* TASK PROMPT *
In the records that come next, find every line with "rotated". Return those lines.

+++++

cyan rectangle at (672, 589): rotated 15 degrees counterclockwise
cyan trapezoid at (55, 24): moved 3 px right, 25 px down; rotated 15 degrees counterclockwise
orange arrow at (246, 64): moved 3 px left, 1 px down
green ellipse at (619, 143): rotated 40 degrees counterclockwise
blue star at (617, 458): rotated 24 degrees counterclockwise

+++++

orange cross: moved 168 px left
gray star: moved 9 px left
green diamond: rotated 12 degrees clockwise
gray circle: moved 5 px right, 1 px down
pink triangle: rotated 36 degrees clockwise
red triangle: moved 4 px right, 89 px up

+++++

* TASK SOLUTION *
cyan rectangle at (672, 589): rotated 15 degrees counterclockwise
cyan trapezoid at (55, 24): moved 3 px right, 25 px down; rotated 15 degrees counterclockwise
green ellipse at (619, 143): rotated 40 degrees counterclockwise
blue star at (617, 458): rotated 24 degrees counterclockwise
green diamond: rotated 12 degrees clockwise
pink triangle: rotated 36 degrees clockwise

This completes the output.